-- COLLECTED DATA --
════════

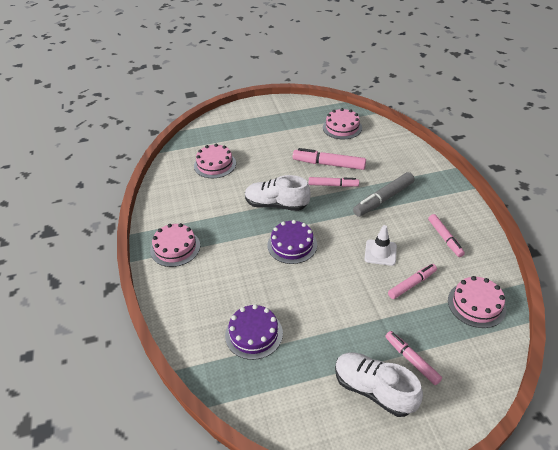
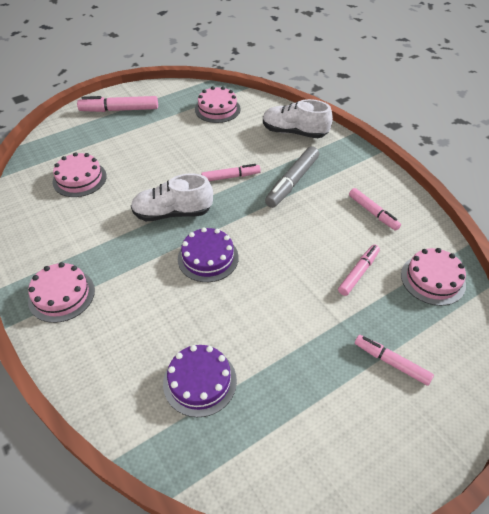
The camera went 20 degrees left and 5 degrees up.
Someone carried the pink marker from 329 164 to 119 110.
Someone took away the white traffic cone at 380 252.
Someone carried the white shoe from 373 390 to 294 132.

════════

-- WHAT IS REQUIRED --
Go through the listing above and write it all out exactly, leaving out any picture.

-- RESPONSE TO THIS EXERCISE --
The camera went 20 degrees left and 5 degrees up.
Someone carried the pink marker from 329 164 to 119 110.
Someone took away the white traffic cone at 380 252.
Someone carried the white shoe from 373 390 to 294 132.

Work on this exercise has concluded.